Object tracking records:
-- Opening Marker --
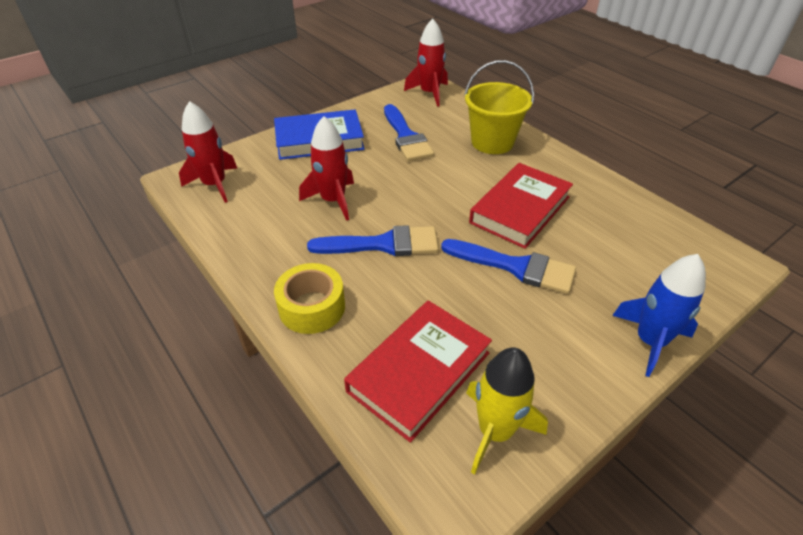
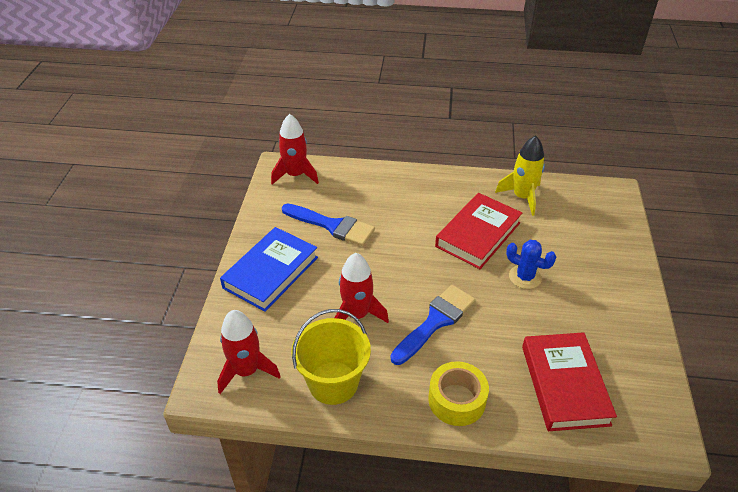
camera: 45 degrees left, 0 degrees up
blue brush [441,239,576,294] -> blue cactus [506,240,556,289]
yellow bucket [464,60,534,154] -> yellow bucket moved to [292,309,371,405]
yellow rocket [466,347,548,474] -> yellow rocket moved to [495,136,545,216]
red book [469,163,573,249] -> red book turned 45 degrees clockwise [435,193,522,269]
blue rocket [612,254,706,377] -> none

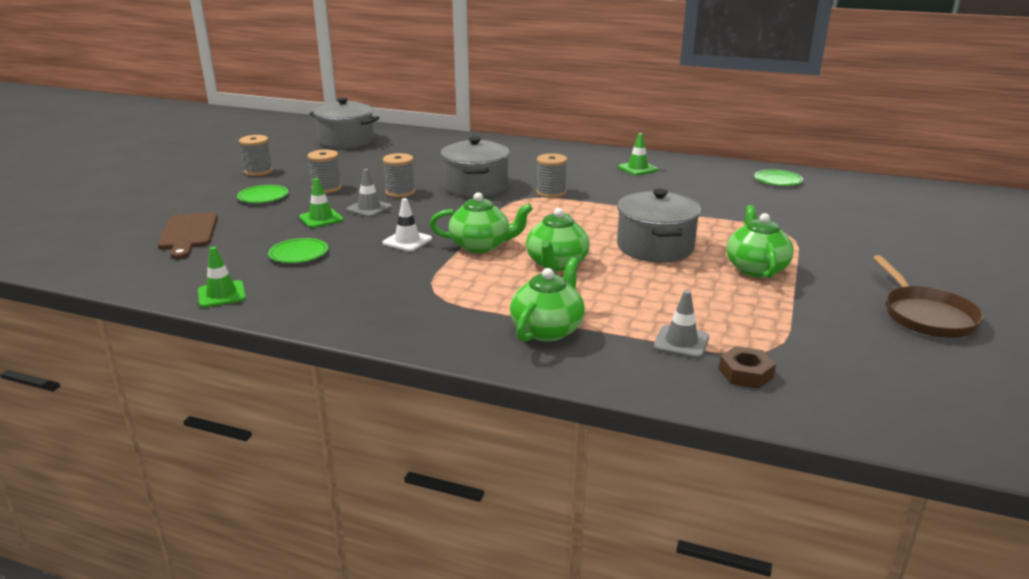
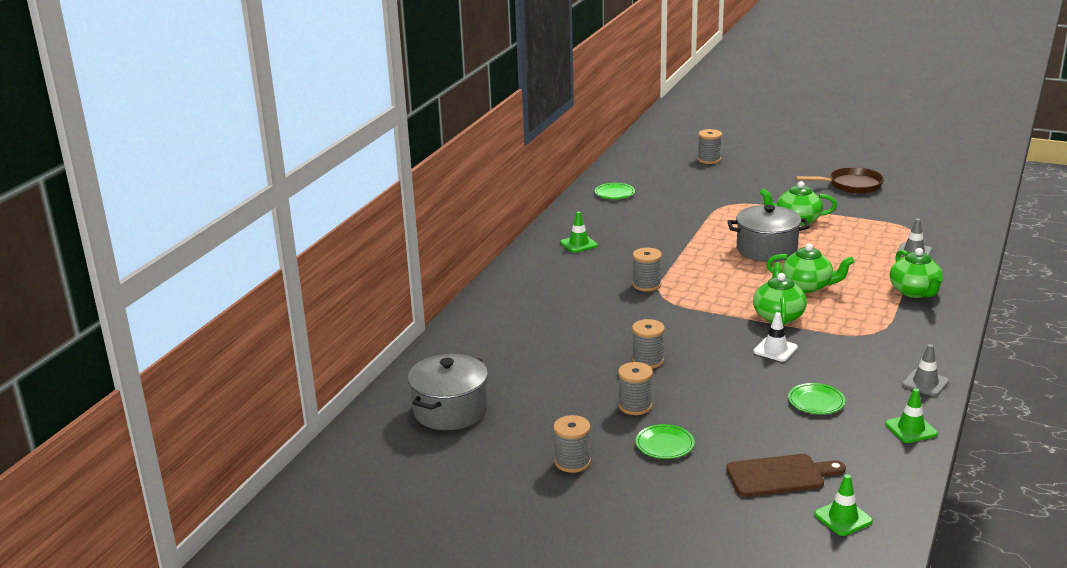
camera: 85 degrees left, 0 degrees up
green traffic cone [299,178,343,228] -> green traffic cone moved to [814,474,873,536]
grey traffic cone [346,169,392,217] -> grey traffic cone moved to [902,344,949,396]
grey pot [440,136,510,197] -> none
green teapot [510,257,585,342] -> green teapot turned 135 degrees counterclockwise [889,248,943,298]
brown nut [719,346,776,389] -> none
none -> grey spool [698,129,722,164]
-- Closing Marker --
• Required action
Set down the lines from the one with "camera: 85 degrees left, 0 degrees up" through the end of the data above. Keep each exactly as written and add no other line.

• Task response
camera: 85 degrees left, 0 degrees up
green traffic cone [299,178,343,228] -> green traffic cone moved to [814,474,873,536]
grey traffic cone [346,169,392,217] -> grey traffic cone moved to [902,344,949,396]
grey pot [440,136,510,197] -> none
green teapot [510,257,585,342] -> green teapot turned 135 degrees counterclockwise [889,248,943,298]
brown nut [719,346,776,389] -> none
none -> grey spool [698,129,722,164]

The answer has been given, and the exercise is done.